Work task >>
Your answer must be the full listing below, repeated exactly, with no pictures in it.

Material to process >>
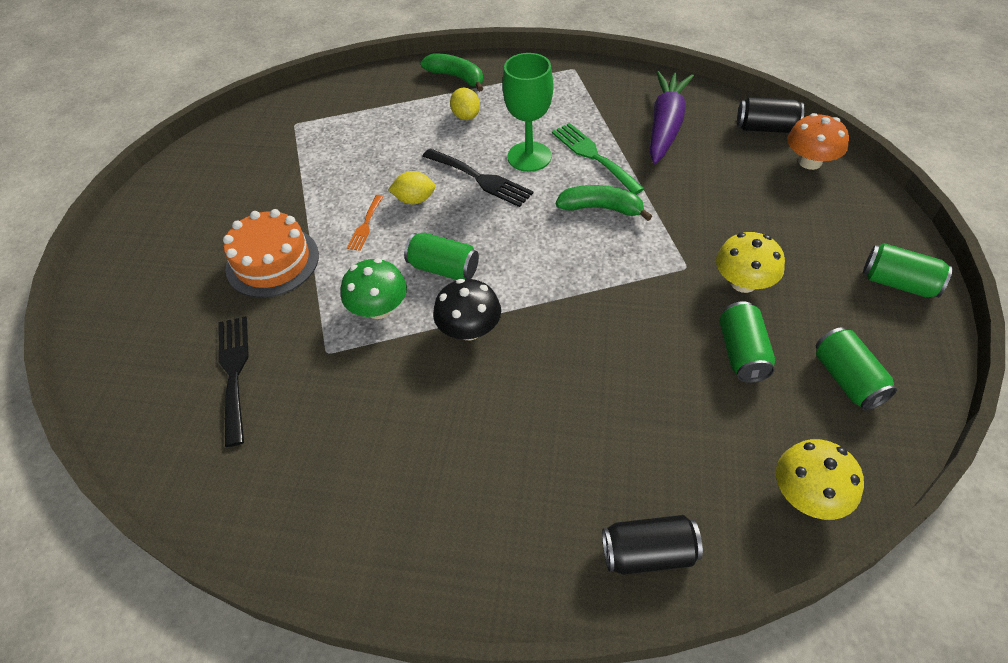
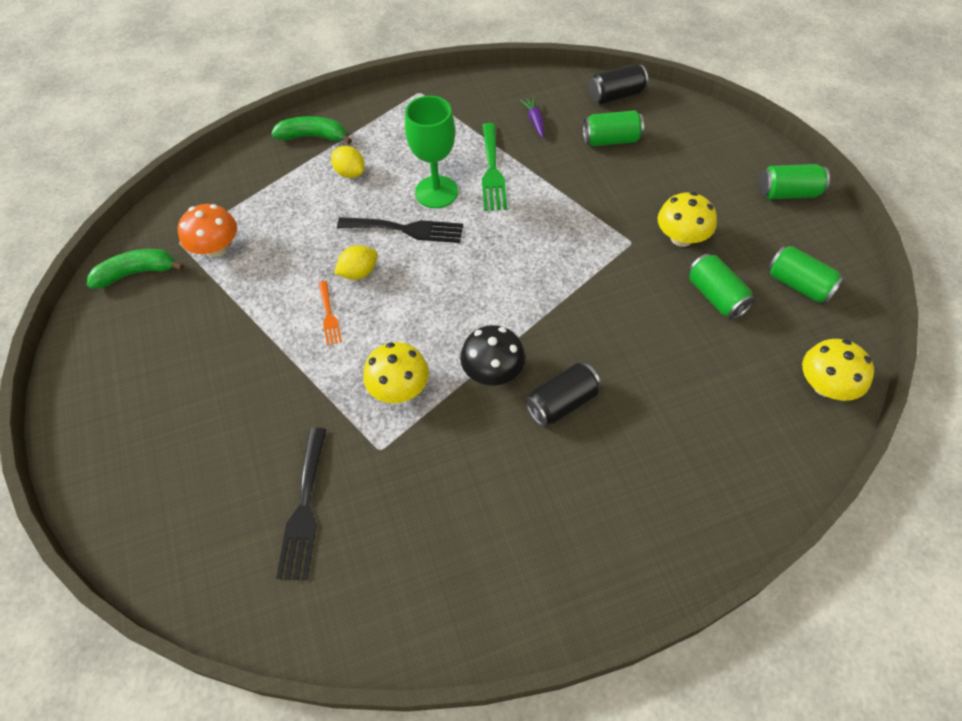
camera: 30 degrees left, 5 degrees up
(234, 372) = (304, 509): black fork -> black fork turned 135 degrees counterclockwise
(272, 262) = (262, 388): orange cake -> none
(379, 308) = (399, 388): green mushroom -> yellow mushroom
(443, 268) = (432, 326): green can -> green can (611, 140)
(593, 156) = (492, 171): green fork -> green fork turned 120 degrees counterclockwise
(601, 208) = (530, 217): green banana -> green banana (137, 273)
(648, 553) = (749, 485): black can -> black can (562, 403)
(665, 125) = (535, 121): purple carrot -> purple carrot, size x0.43
(810, 162) = (667, 114): orange mushroom -> orange mushroom (216, 248)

Exercise solution >>
camera: 30 degrees left, 5 degrees up
(234, 372) = (304, 509): black fork -> black fork turned 135 degrees counterclockwise
(272, 262) = (262, 388): orange cake -> none
(379, 308) = (399, 388): green mushroom -> yellow mushroom
(443, 268) = (432, 326): green can -> green can (611, 140)
(593, 156) = (492, 171): green fork -> green fork turned 120 degrees counterclockwise
(601, 208) = (530, 217): green banana -> green banana (137, 273)
(648, 553) = (749, 485): black can -> black can (562, 403)
(665, 125) = (535, 121): purple carrot -> purple carrot, size x0.43
(810, 162) = (667, 114): orange mushroom -> orange mushroom (216, 248)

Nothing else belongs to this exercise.